» Source records
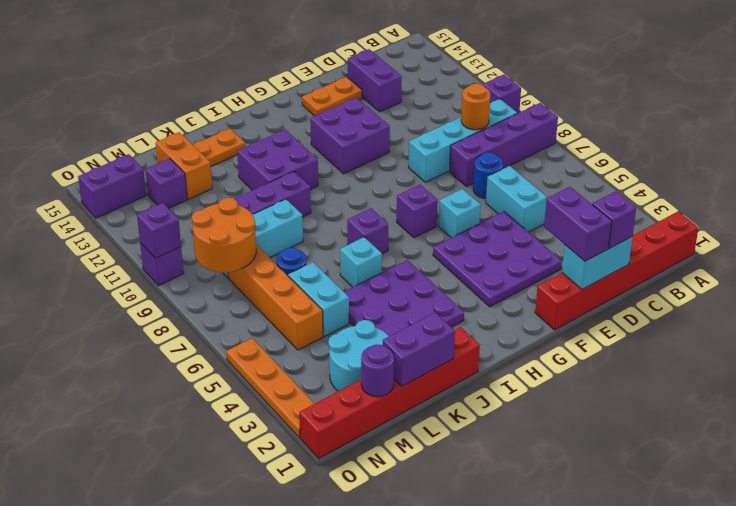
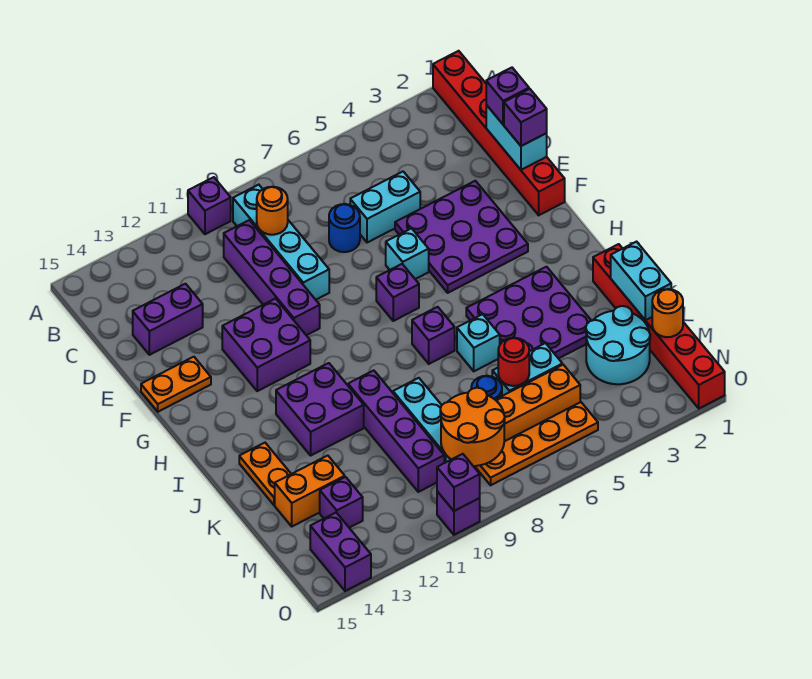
purple brick A8:D8 level 1 -> purple brick C10:F10 level 1
purple brick E1:E2 level 3 -> purple brick E1 level 3
orange plate E14:F14 level 1 -> orange plate F14:F15 level 1
purple brick K1:L1 level 2 -> cyan brick K1:L1 level 2
none -> red round brick L6 level 2
purple round brick M1 level 2 -> orange round brick M1 level 2
orange plate O2:O5 level 1 -> orange plate N5:N8 level 1

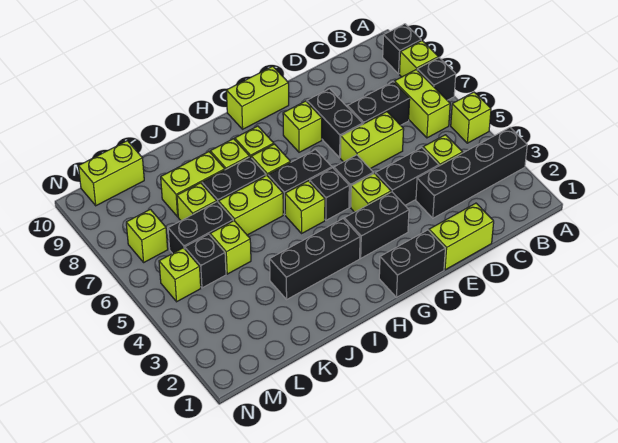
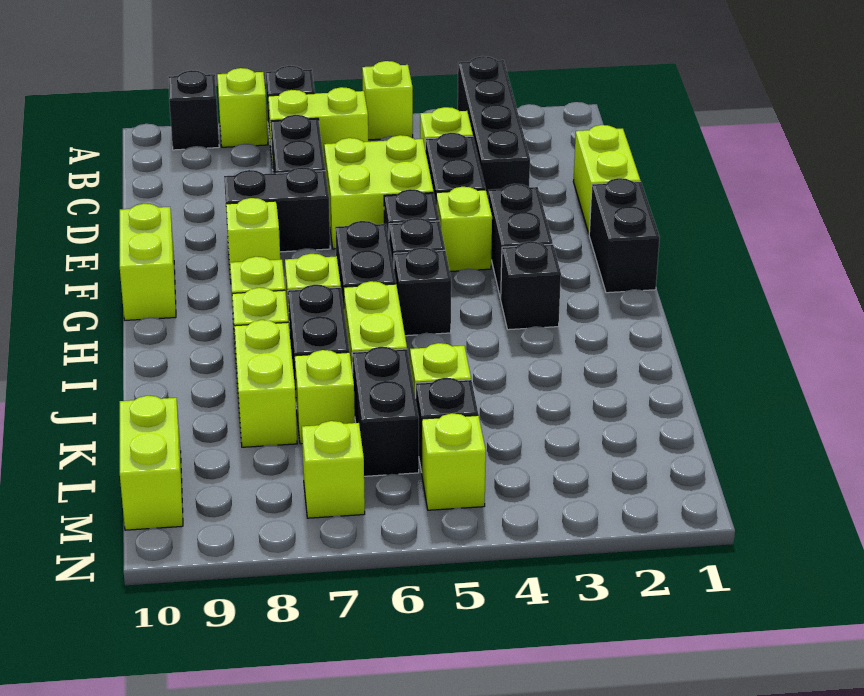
lime brick D6:E6 level 1 -> lime brick D5:E6 level 1
black brick H3:J3 level 1 -> black brick H3 level 1
lime brick H5 level 1 -> black brick H5 level 1

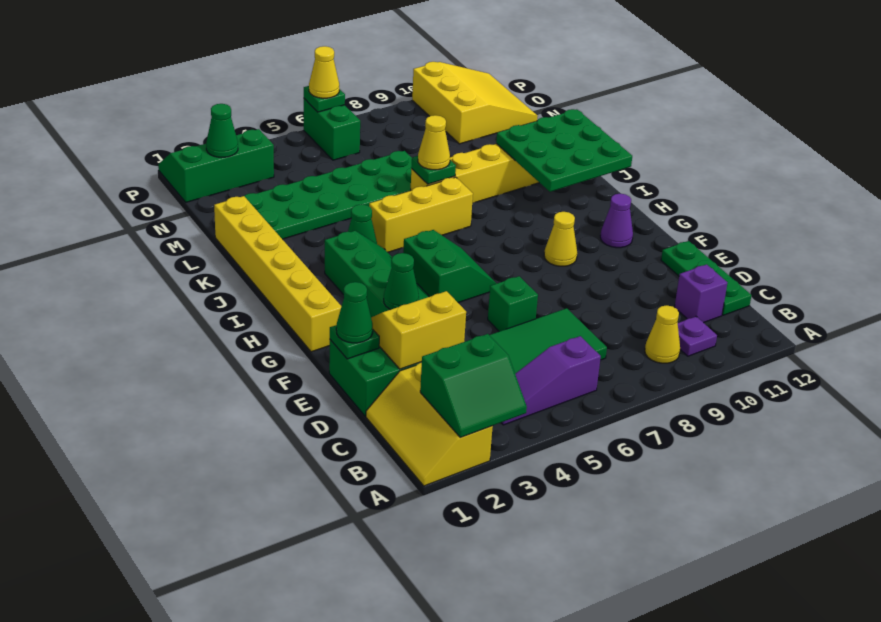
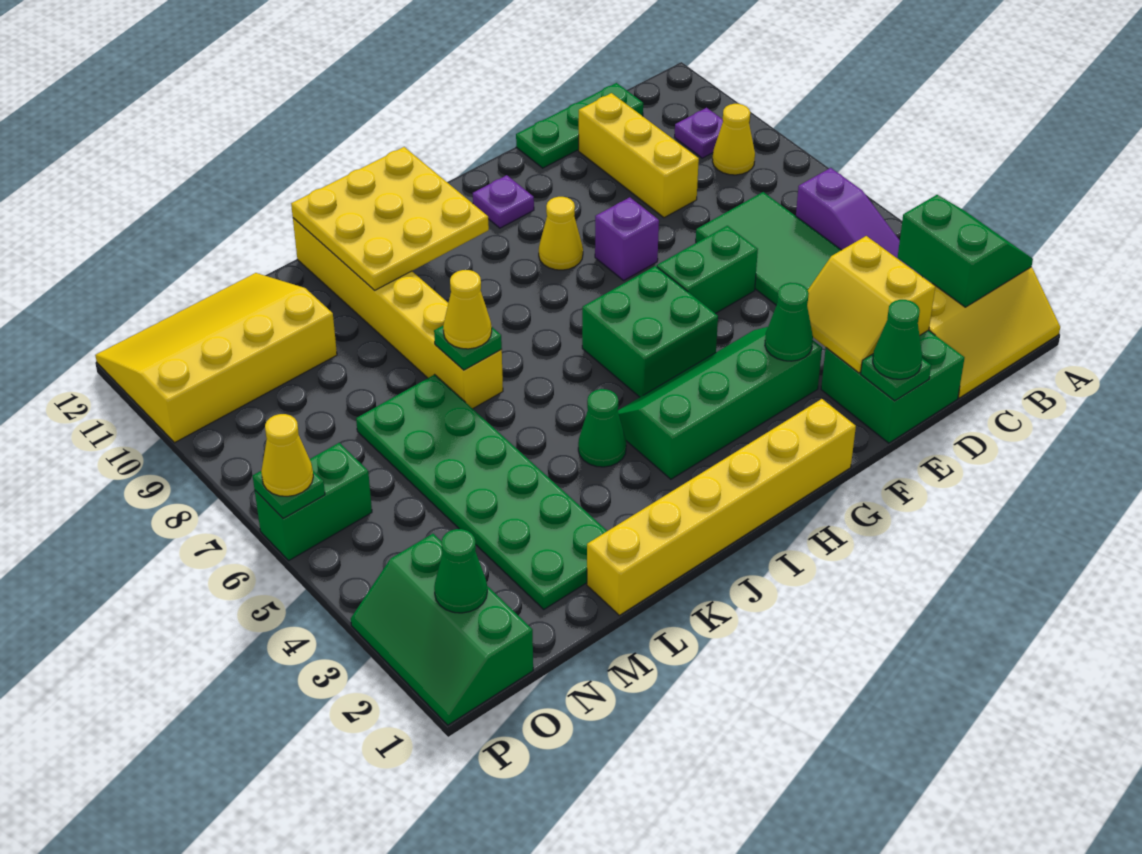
purple brick C11 level 1 -> purple brick F8 level 1
green brick E6 level 1 -> green brick E6:F6 level 1
green slope G5:H6 level 1 top 5 -> green brick G5:H6 level 1
purple cone G11 level 1 -> purple plate G11 level 1
green plate I10:K12 level 2 -> yellow plate I10:K12 level 2
yellow brick J5:J7 level 1 -> yellow brick D9:D11 level 1
yellow slope N10:P12 level 1 top 10 -> yellow slope M10:P12 level 1 top 10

» Exercise aim
Return exactly, and only, the lines that run from the line containing "orange plate O2:O5" to the last line of the entries above, both ends included, with pictures left out.

» Solution to this exercise
orange plate O2:O5 level 1 -> orange plate N5:N8 level 1

lime brick D6:E6 level 1 -> lime brick D5:E6 level 1
black brick H3:J3 level 1 -> black brick H3 level 1
lime brick H5 level 1 -> black brick H5 level 1

purple brick C11 level 1 -> purple brick F8 level 1
green brick E6 level 1 -> green brick E6:F6 level 1
green slope G5:H6 level 1 top 5 -> green brick G5:H6 level 1
purple cone G11 level 1 -> purple plate G11 level 1
green plate I10:K12 level 2 -> yellow plate I10:K12 level 2
yellow brick J5:J7 level 1 -> yellow brick D9:D11 level 1
yellow slope N10:P12 level 1 top 10 -> yellow slope M10:P12 level 1 top 10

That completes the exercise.